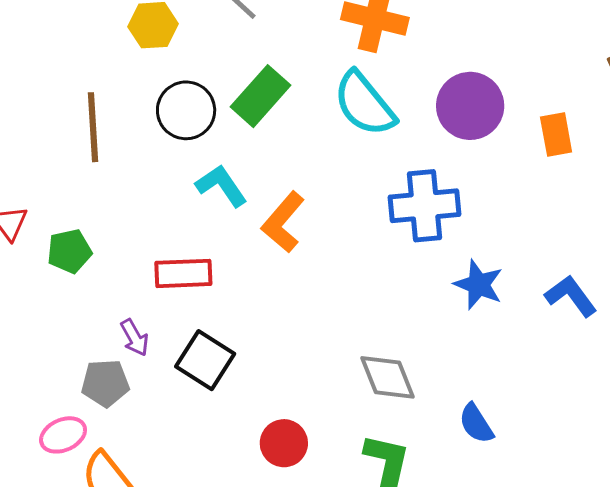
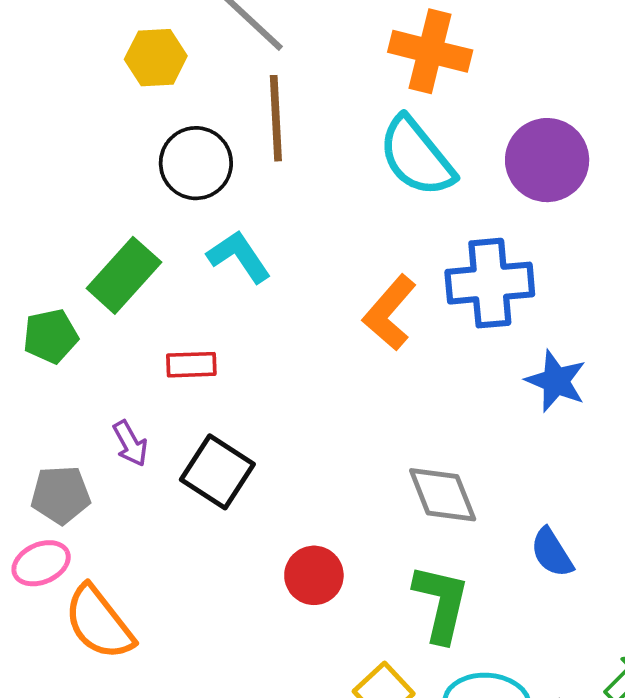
green rectangle: (261, 96) -> (124, 275), moved
brown line: (93, 127) -> (276, 118), moved
orange L-shape: (283, 222) -> (390, 313), moved
red rectangle: (183, 273) -> (191, 365), size x0.7
gray pentagon: (105, 383) -> (61, 495), moved

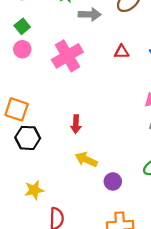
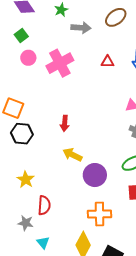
pink circle: (22, 49) -> (28, 58), moved
purple circle: (113, 181) -> (95, 175), size x1.5
yellow star: (34, 190) -> (26, 180), turned -30

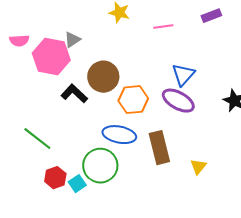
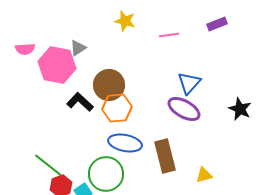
orange hexagon: (133, 100) -> (117, 108), moved
green line: (37, 139) -> (48, 165), moved
yellow triangle: (198, 167) -> (204, 175), turned 36

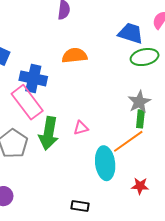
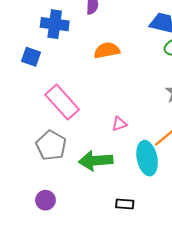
blue cross: (33, 78) -> (55, 24), moved
green arrow: (49, 133) -> (96, 161), moved, turned 80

------------------------------

* _Problem description_
Exactly as they appear, transcribe the lines from the top of the material above through the line with "blue cross: (33, 78) -> (55, 24), moved". Omit any picture.

* _Task answer_
green rectangle: (261, 96) -> (124, 275), moved
brown line: (93, 127) -> (276, 118), moved
orange L-shape: (283, 222) -> (390, 313), moved
red rectangle: (183, 273) -> (191, 365), size x0.7
gray pentagon: (105, 383) -> (61, 495), moved

pink circle: (22, 49) -> (28, 58), moved
purple circle: (113, 181) -> (95, 175), size x1.5
yellow star: (34, 190) -> (26, 180), turned -30

orange hexagon: (133, 100) -> (117, 108), moved
green line: (37, 139) -> (48, 165), moved
yellow triangle: (198, 167) -> (204, 175), turned 36

blue cross: (33, 78) -> (55, 24), moved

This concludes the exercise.